(Beginning of DATA EXTRACTS)
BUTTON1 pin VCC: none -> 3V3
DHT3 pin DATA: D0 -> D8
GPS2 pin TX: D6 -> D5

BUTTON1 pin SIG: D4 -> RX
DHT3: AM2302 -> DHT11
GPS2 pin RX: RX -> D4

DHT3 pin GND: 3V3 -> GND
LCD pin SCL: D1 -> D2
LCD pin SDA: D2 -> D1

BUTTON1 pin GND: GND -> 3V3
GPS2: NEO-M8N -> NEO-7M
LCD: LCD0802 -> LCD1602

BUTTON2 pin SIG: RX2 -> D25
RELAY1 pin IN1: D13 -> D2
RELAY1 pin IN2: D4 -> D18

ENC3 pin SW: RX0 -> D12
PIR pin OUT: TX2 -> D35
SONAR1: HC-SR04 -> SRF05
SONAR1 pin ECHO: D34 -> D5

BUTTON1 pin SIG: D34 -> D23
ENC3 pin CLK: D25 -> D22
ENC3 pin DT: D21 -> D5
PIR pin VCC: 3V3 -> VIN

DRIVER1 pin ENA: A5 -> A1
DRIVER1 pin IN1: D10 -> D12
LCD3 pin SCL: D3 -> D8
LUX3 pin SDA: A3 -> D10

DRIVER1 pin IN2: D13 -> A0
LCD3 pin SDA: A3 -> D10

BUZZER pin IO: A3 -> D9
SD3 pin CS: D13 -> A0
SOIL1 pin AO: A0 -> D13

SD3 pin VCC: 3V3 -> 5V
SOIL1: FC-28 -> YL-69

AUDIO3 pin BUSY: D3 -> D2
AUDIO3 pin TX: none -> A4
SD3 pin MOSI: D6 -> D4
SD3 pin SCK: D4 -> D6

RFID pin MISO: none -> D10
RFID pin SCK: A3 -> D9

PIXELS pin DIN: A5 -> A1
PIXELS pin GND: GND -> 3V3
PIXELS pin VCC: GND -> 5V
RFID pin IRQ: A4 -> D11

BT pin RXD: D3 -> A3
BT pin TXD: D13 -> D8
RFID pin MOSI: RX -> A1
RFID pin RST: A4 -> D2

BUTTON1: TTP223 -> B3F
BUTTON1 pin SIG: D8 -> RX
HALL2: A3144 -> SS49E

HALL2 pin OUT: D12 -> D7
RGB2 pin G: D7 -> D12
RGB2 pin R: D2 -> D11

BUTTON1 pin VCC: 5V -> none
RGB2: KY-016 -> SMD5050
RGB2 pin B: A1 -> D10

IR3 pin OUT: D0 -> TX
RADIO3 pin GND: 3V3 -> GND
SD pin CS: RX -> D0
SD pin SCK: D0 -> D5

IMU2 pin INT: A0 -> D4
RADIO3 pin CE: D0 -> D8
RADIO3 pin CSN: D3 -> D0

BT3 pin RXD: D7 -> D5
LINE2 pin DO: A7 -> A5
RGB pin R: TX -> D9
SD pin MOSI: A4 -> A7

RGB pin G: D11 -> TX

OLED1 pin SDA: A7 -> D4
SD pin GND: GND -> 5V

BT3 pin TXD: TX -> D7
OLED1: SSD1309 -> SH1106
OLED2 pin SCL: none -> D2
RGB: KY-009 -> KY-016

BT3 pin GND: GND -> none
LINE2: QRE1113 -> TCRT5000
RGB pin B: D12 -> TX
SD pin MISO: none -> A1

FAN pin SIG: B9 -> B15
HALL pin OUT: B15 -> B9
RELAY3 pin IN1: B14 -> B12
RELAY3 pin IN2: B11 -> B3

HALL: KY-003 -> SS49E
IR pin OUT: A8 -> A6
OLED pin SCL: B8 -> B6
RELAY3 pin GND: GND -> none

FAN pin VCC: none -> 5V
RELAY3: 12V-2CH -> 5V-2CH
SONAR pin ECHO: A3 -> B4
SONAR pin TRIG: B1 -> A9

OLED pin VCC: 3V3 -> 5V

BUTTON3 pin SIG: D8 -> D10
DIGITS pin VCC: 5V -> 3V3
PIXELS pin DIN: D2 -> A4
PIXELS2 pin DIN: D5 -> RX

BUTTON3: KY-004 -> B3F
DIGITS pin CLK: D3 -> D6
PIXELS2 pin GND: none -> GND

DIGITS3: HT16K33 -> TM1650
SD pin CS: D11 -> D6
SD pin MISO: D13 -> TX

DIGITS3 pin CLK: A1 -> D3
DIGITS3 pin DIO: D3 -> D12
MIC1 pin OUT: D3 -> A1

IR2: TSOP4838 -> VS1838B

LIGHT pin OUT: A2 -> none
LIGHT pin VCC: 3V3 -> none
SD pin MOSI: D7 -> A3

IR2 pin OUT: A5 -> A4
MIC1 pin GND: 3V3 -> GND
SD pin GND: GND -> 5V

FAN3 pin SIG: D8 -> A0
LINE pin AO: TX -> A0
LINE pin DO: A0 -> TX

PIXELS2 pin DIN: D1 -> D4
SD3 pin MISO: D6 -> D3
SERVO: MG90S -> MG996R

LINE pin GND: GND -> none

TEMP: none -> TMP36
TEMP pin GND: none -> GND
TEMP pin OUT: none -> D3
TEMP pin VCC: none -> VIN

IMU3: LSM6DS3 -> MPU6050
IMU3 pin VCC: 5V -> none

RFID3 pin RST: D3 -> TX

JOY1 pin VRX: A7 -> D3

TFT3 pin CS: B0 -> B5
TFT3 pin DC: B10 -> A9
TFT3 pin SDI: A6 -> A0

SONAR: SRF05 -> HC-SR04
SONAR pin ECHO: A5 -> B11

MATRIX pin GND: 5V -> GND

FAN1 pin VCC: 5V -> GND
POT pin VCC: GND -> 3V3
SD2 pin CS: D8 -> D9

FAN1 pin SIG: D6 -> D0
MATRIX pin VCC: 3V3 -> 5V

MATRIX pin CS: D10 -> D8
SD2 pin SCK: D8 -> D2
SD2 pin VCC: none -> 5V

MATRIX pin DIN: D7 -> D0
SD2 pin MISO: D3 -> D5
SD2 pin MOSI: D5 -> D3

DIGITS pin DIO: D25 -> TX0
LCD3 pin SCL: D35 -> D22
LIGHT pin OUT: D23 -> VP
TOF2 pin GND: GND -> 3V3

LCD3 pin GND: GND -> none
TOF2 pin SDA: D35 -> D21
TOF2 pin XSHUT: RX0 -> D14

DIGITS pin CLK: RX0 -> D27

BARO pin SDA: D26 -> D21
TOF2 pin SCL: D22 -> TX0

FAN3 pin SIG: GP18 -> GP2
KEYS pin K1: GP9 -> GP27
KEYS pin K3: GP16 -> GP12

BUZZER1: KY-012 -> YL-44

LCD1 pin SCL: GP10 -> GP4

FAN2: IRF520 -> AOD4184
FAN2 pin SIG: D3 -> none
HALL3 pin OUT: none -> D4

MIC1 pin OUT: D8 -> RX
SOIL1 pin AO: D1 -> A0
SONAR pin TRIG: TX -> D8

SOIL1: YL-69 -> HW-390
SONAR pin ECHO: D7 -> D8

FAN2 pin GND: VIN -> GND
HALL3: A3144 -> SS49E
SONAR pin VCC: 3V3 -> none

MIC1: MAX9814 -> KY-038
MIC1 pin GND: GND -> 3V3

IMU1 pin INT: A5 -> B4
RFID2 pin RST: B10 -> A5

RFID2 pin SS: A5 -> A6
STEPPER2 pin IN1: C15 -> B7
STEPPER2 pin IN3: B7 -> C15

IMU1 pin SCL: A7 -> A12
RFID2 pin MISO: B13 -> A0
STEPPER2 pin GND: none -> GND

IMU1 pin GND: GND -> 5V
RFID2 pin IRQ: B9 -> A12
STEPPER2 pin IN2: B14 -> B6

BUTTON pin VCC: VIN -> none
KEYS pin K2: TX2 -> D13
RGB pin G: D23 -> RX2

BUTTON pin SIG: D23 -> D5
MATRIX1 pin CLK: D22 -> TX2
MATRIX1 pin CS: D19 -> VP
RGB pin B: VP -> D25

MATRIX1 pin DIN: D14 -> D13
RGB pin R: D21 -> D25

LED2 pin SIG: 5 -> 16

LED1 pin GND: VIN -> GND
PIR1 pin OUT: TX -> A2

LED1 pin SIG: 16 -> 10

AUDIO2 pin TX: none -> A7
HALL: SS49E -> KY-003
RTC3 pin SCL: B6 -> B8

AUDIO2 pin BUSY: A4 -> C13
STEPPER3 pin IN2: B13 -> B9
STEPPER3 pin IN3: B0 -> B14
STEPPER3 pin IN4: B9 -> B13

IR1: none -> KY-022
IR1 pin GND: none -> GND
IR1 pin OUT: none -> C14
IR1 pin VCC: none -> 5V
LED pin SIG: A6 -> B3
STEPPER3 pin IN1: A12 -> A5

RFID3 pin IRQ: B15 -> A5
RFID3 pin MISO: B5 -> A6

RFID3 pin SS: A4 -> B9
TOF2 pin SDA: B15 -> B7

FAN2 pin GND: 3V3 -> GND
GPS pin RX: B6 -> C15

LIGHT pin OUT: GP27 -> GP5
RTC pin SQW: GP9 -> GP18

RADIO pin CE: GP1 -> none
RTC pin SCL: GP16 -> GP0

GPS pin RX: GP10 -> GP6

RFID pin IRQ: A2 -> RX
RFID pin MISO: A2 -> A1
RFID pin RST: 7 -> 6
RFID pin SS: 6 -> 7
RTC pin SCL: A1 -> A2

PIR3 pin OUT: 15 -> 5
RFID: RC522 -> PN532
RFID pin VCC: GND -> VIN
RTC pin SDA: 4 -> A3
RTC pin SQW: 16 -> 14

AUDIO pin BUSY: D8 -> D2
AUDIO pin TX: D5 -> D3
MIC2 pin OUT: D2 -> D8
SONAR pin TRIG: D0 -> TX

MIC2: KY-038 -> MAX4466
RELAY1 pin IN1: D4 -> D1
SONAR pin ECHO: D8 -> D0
(End of DATA EXTRACTS)
HOW TO COMPLETE THIS TASK:
In your reply, restate exactly the lines from the start of the records above through the line holding "ENC3 pin DT: D21 -> D5", including both, and nothing else.

TASK OUTPUT:
BUTTON1 pin VCC: none -> 3V3
DHT3 pin DATA: D0 -> D8
GPS2 pin TX: D6 -> D5

BUTTON1 pin SIG: D4 -> RX
DHT3: AM2302 -> DHT11
GPS2 pin RX: RX -> D4

DHT3 pin GND: 3V3 -> GND
LCD pin SCL: D1 -> D2
LCD pin SDA: D2 -> D1

BUTTON1 pin GND: GND -> 3V3
GPS2: NEO-M8N -> NEO-7M
LCD: LCD0802 -> LCD1602

BUTTON2 pin SIG: RX2 -> D25
RELAY1 pin IN1: D13 -> D2
RELAY1 pin IN2: D4 -> D18

ENC3 pin SW: RX0 -> D12
PIR pin OUT: TX2 -> D35
SONAR1: HC-SR04 -> SRF05
SONAR1 pin ECHO: D34 -> D5

BUTTON1 pin SIG: D34 -> D23
ENC3 pin CLK: D25 -> D22
ENC3 pin DT: D21 -> D5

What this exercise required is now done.